* _Material to process_
•••

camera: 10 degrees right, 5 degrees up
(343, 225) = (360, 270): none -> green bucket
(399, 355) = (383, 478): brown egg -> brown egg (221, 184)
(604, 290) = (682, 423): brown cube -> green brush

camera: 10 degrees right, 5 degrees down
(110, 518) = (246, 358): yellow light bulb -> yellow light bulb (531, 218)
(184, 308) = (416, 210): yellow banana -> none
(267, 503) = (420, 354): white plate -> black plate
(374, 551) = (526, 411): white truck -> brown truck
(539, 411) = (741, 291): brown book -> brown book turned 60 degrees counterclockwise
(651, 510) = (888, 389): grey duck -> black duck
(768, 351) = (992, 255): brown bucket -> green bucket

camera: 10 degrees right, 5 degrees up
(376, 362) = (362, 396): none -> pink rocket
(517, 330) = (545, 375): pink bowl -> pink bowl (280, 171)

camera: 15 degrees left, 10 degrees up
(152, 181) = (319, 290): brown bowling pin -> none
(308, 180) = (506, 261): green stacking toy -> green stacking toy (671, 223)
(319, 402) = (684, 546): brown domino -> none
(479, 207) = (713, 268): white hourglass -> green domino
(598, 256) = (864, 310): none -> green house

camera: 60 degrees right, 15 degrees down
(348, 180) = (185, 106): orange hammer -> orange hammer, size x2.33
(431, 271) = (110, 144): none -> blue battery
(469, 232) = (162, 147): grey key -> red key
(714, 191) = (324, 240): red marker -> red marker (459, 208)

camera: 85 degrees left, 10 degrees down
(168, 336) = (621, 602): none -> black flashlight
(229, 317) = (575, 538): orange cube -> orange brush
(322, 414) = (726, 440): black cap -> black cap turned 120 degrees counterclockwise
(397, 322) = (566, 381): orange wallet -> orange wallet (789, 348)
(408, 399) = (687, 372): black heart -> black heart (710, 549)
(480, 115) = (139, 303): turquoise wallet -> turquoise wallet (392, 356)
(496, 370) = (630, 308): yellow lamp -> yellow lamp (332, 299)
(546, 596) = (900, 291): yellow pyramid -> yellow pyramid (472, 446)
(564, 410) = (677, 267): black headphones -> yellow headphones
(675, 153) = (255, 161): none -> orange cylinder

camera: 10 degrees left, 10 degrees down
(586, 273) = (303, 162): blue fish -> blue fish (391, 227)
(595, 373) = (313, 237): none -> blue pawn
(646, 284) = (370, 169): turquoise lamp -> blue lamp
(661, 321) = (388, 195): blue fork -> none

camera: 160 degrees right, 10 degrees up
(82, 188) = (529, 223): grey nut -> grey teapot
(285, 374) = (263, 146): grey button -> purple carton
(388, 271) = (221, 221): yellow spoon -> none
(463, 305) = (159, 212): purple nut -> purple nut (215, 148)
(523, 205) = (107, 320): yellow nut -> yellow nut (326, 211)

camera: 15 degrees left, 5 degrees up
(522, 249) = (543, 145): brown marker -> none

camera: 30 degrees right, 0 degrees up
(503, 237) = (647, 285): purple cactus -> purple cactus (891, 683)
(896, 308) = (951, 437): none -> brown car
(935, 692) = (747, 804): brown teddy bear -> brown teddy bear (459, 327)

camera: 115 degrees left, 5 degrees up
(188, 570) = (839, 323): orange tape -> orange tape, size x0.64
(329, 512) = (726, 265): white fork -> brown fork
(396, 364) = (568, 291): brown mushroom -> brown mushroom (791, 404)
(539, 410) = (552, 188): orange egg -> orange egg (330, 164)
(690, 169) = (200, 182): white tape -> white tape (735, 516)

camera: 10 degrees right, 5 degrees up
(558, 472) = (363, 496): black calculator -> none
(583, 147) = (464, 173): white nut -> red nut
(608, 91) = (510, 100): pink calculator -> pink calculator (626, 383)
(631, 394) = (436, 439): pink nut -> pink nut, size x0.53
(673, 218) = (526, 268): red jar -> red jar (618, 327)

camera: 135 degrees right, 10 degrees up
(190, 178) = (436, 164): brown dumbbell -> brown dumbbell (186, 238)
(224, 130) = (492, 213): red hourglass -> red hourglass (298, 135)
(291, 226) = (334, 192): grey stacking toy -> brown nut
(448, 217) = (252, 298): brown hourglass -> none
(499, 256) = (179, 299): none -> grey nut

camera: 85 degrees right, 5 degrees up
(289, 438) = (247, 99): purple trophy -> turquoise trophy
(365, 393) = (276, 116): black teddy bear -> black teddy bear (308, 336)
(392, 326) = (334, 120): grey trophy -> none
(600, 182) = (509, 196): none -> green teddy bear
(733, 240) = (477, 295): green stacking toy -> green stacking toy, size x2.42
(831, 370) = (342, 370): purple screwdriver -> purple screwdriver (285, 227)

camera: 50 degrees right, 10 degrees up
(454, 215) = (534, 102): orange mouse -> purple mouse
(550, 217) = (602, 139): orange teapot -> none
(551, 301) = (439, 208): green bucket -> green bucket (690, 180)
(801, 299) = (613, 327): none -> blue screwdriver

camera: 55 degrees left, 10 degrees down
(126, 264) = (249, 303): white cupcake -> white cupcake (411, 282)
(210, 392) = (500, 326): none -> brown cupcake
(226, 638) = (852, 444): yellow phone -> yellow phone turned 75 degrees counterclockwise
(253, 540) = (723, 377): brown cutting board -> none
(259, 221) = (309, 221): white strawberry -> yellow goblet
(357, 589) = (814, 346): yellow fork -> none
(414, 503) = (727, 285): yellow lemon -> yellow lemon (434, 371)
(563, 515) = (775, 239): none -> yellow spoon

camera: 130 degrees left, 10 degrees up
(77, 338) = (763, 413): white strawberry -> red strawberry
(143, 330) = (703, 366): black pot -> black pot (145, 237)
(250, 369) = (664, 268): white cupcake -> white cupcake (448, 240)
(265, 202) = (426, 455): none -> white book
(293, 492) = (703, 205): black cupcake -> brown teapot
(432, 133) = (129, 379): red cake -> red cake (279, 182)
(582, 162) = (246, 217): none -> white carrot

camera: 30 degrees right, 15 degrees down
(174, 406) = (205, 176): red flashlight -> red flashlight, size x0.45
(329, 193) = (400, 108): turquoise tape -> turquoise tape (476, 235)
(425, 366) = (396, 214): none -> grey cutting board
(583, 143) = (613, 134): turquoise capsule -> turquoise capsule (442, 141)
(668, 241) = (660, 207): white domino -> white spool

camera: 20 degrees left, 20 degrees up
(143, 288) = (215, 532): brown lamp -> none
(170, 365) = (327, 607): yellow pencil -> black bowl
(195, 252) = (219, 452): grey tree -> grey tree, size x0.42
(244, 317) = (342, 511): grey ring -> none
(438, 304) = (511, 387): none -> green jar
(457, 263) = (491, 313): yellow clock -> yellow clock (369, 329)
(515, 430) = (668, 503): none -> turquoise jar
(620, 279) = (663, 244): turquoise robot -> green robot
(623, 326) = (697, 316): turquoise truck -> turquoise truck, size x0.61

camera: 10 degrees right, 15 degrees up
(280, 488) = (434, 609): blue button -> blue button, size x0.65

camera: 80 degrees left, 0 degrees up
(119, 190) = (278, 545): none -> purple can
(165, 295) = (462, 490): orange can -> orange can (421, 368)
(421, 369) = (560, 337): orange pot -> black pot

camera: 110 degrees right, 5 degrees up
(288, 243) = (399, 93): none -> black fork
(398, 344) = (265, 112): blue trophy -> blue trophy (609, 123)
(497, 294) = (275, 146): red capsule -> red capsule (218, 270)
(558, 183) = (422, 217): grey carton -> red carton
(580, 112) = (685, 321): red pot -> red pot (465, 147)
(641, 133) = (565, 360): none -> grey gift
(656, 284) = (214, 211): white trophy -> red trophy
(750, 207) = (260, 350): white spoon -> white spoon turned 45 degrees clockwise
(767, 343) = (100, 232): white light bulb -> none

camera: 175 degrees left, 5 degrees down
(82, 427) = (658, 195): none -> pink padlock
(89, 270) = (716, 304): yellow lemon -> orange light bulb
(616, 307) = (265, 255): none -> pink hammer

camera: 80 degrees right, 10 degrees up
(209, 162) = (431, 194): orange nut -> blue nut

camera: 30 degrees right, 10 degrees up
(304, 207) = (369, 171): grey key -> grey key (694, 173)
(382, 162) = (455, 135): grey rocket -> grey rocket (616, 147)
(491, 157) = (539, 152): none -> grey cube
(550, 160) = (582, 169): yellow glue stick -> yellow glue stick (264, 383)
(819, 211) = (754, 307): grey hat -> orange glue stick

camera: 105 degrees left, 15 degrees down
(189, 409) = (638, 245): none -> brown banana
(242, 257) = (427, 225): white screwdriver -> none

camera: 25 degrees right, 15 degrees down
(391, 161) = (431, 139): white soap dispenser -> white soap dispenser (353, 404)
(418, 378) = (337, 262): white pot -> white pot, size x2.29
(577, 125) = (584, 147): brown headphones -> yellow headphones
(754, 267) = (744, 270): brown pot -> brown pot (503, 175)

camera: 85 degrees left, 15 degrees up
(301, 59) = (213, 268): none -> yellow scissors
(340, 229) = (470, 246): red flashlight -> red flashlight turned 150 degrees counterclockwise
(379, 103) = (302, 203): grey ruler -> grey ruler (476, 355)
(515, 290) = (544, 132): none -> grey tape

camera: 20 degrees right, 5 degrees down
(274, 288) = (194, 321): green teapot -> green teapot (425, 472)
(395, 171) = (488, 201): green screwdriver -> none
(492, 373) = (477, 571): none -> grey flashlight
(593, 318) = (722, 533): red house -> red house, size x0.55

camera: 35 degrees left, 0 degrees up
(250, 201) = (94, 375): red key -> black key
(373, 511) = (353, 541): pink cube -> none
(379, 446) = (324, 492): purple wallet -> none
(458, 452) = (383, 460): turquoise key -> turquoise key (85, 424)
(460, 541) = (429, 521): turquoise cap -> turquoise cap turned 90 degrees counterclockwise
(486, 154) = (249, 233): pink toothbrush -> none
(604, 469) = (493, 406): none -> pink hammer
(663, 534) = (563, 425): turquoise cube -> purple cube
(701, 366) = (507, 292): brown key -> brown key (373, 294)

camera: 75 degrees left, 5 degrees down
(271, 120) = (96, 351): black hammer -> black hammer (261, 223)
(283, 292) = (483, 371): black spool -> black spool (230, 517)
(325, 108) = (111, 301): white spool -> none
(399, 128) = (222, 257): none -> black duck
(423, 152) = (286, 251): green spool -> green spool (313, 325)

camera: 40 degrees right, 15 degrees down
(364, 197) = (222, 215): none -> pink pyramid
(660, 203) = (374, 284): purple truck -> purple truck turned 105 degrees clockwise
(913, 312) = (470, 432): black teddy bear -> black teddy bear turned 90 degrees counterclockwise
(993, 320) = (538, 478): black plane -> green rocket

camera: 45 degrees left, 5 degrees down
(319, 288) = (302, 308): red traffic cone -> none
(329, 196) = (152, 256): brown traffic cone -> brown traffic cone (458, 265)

•••

Take the lines above from the one containing "(195, 252) = (219, 452): grey" to the one containing "(457, 263) = (491, 313): yellow" and retype them exactly, both ends included, with nothing added.

* _Answer for this exercise_
(195, 252) = (219, 452): grey tree -> grey tree, size x0.42
(244, 317) = (342, 511): grey ring -> none
(438, 304) = (511, 387): none -> green jar
(457, 263) = (491, 313): yellow clock -> yellow clock (369, 329)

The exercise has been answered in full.